Transcribe the records exactly. Pictures do not belong in the transcription.

(Stored items)
*-*-*
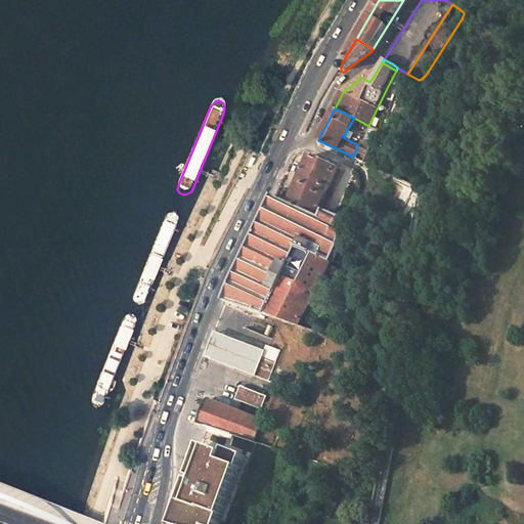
[(369,144),(361,140),(358,145),(355,151),(364,156),(369,144)]
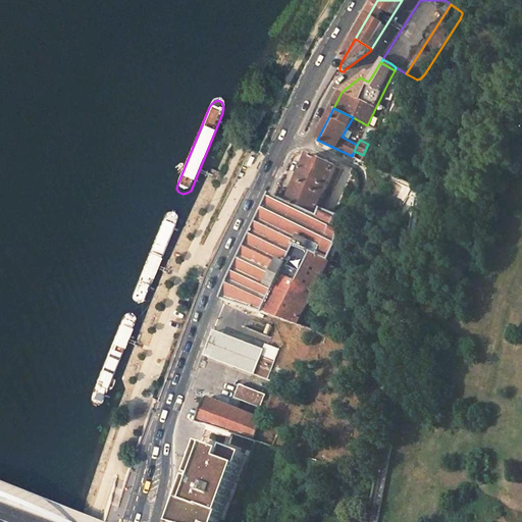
[(336,166),(311,154),(290,202),(315,214),(318,207),(337,166),(336,166)]
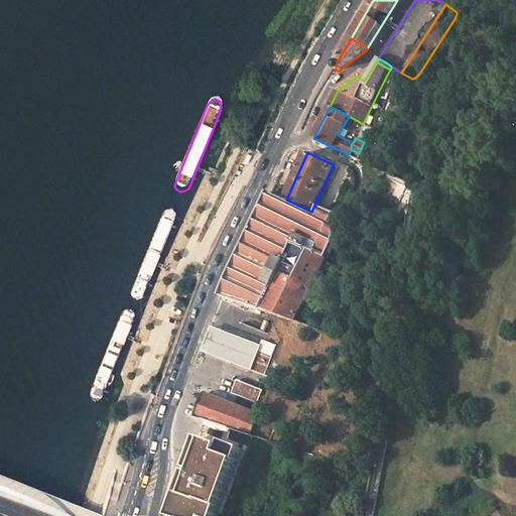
[(271,194),(265,206),(270,208),(276,196),(271,194)]
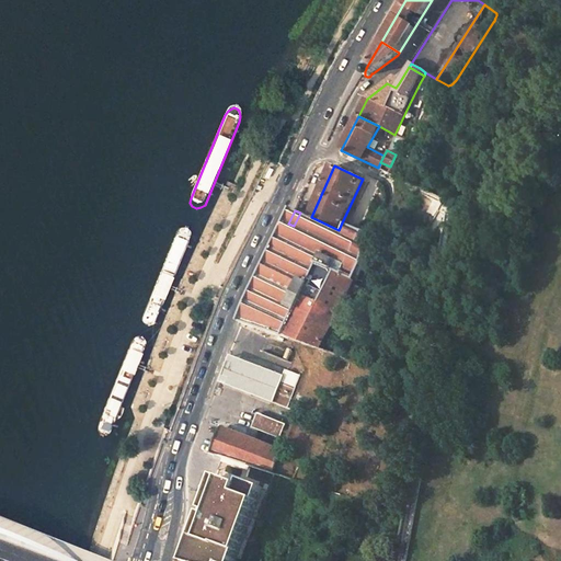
[(311,217),(300,213),(294,226),(288,224),(249,306),(242,324),(322,350),(336,320),(358,273),(363,264),(365,258),(371,235),(342,222),(339,230),(311,217)]
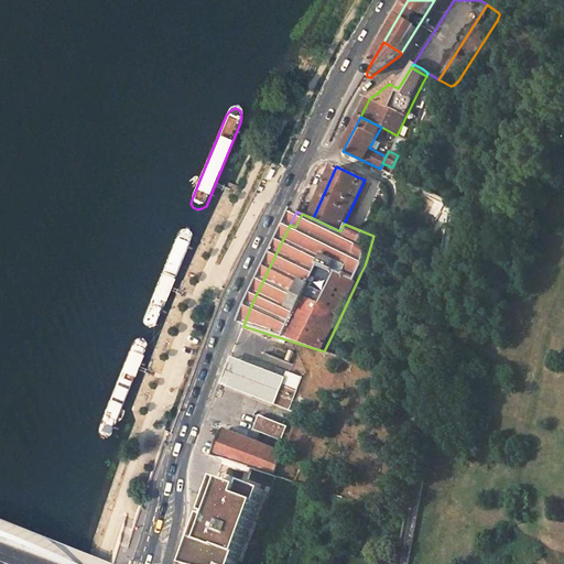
[(177,235),(143,317),(142,323),(144,326),(149,328),(152,327),(156,325),(192,241),(193,235),(192,230),(190,227),(186,227),(180,229),(177,235)]
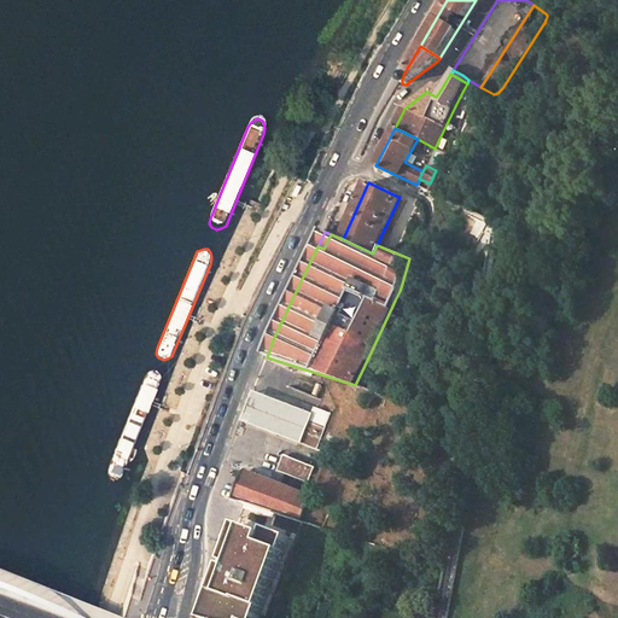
[(145,379),(108,470),(106,474),(109,478),(114,481),(118,481),(123,477),(161,385),(162,379),(161,373),(158,371),(155,371),(147,373),(145,379)]
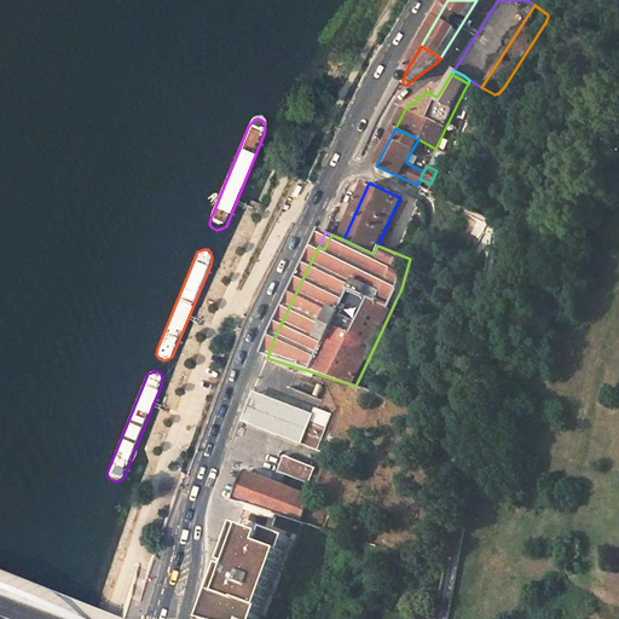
[(256,392),(246,423),(302,444),(314,414),(256,392)]
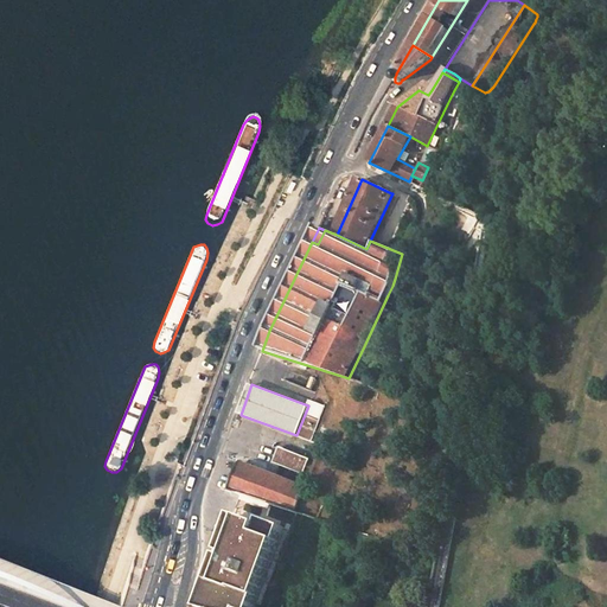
[(324,404),(311,400),(308,406),(296,435),(310,440),(324,404)]
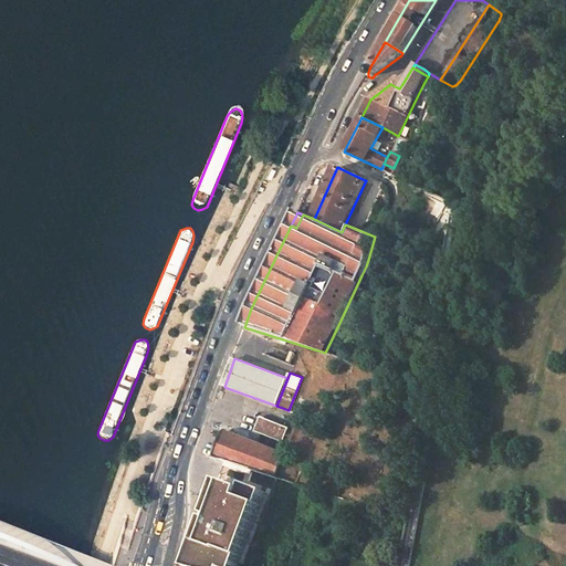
[(285,428),(261,418),(255,431),(281,441),(285,428)]
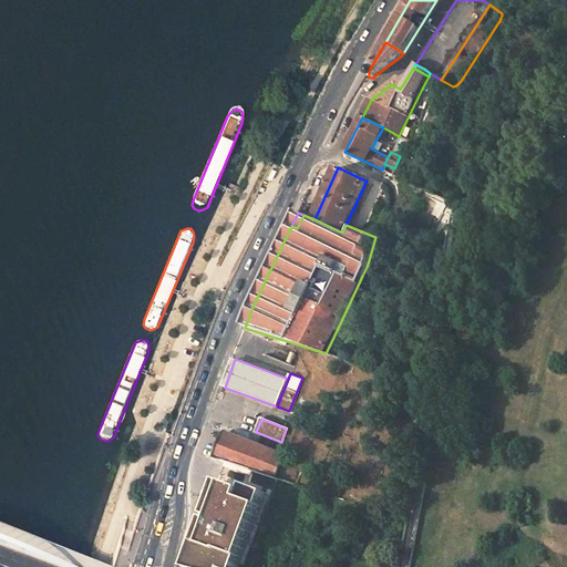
[(286,455),(225,433),(214,460),(225,463),(265,475),(277,478),(286,455)]
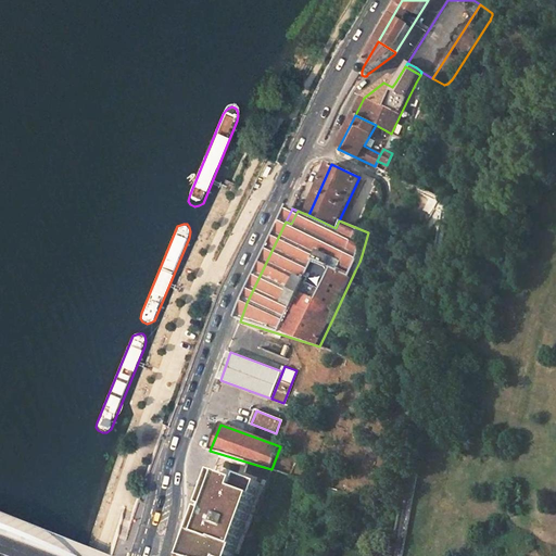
[(220,454),(182,555),(226,555),(260,466),(220,454)]
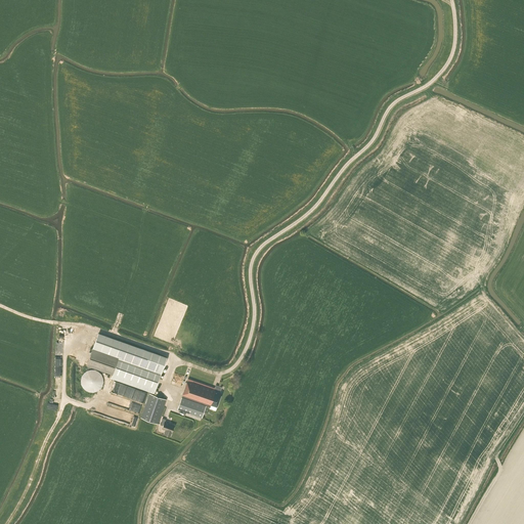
[(112,379),(154,393),(167,358),(98,334),(87,365),(113,375),(112,379)]
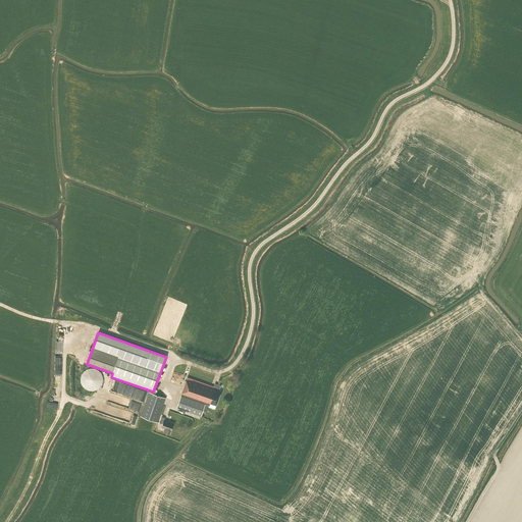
[(216,405),(221,392),(219,390),(221,385),(218,384),(217,387),(214,386),(186,376),(184,382),(186,382),(181,395),(210,405),(210,403),(216,405)]
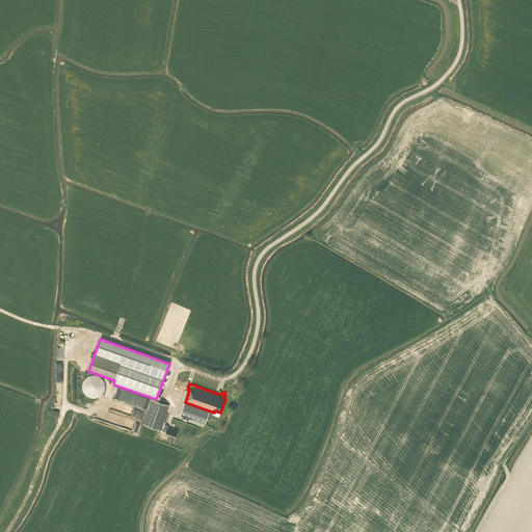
[(160,430),(162,424),(169,405),(152,400),(143,424),(160,430)]
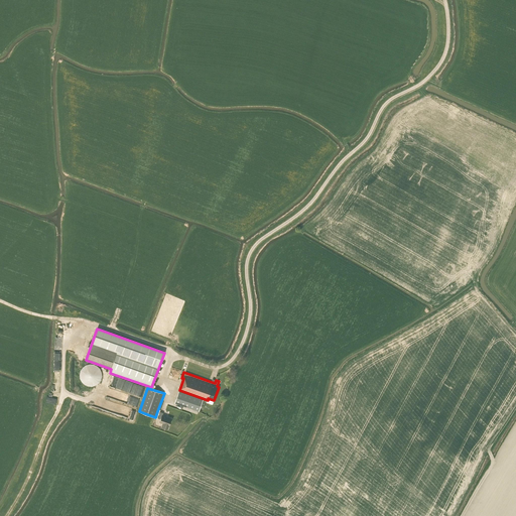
[(179,391),(175,402),(199,411),(203,399),(179,391)]
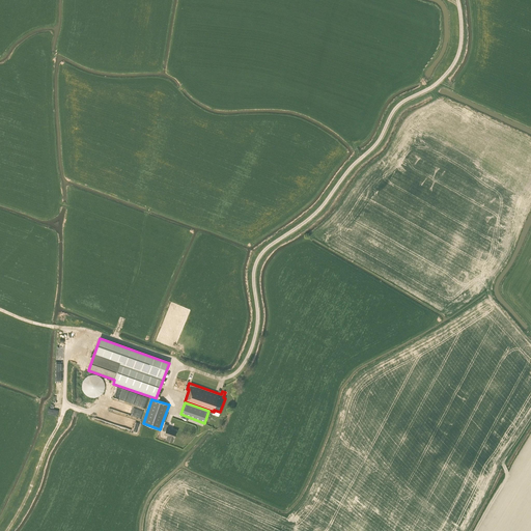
[(164,435),(167,436),(174,438),(176,430),(167,427),(168,425),(165,423),(162,430),(165,431),(164,435)]
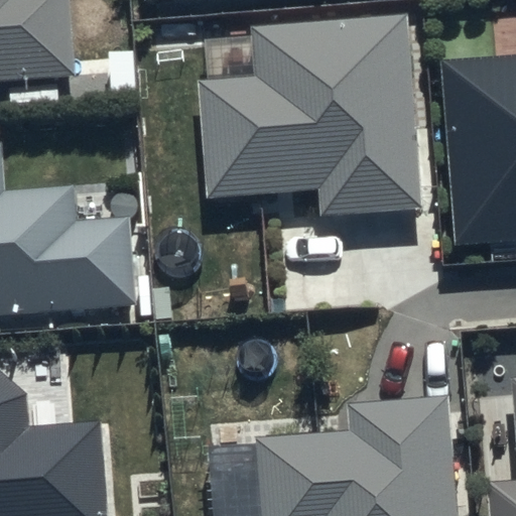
[(0,0),(0,82),(79,78),(73,0),(0,0)]
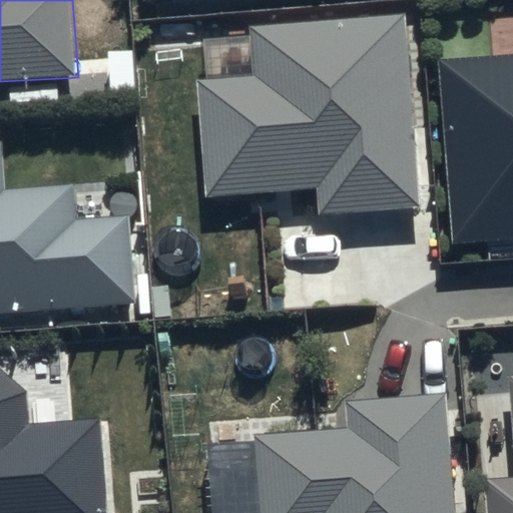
[(420,207),(406,13),(249,25),(253,75),(198,79),(206,196),(319,188),(321,214),(420,207)]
*-*-*
▶ Answer to this task
[(369,144),(361,140),(358,145),(355,151),(364,156),(369,144)]
[(336,166),(311,154),(290,202),(315,214),(318,207),(337,166),(336,166)]
[(271,194),(265,206),(270,208),(276,196),(271,194)]
[(311,217),(300,213),(294,226),(288,224),(249,306),(242,324),(322,350),(336,320),(358,273),(363,264),(365,258),(371,235),(342,222),(339,230),(311,217)]
[(177,235),(143,317),(142,323),(144,326),(149,328),(152,327),(156,325),(192,241),(193,235),(192,230),(190,227),(186,227),(180,229),(177,235)]
[(145,379),(108,470),(106,474),(109,478),(114,481),(118,481),(123,477),(161,385),(162,379),(161,373),(158,371),(155,371),(147,373),(145,379)]
[(256,392),(246,423),(302,444),(314,414),(256,392)]
[(324,404),(311,400),(308,406),(296,435),(310,440),(324,404)]
[(285,428),(261,418),(255,431),(281,441),(285,428)]
[(286,455),(225,433),(214,460),(225,463),(265,475),(277,478),(286,455)]
[(220,454),(182,555),(226,555),(260,466),(220,454)]
[(112,379),(154,393),(167,358),(98,334),(87,365),(113,375),(112,379)]
[(216,405),(221,392),(219,390),(221,385),(218,384),(217,387),(214,386),(186,376),(184,382),(186,382),(181,395),(210,405),(210,403),(216,405)]
[(160,430),(162,424),(169,405),(152,400),(143,424),(160,430)]
[(179,391),(175,402),(199,411),(203,399),(179,391)]
[(164,435),(167,436),(174,438),(176,430),(167,427),(168,425),(165,423),(162,430),(165,431),(164,435)]
[(0,0),(0,82),(79,78),(73,0),(0,0)]
[(420,207),(406,13),(249,25),(253,75),(198,79),(206,196),(319,188),(321,214),(420,207)]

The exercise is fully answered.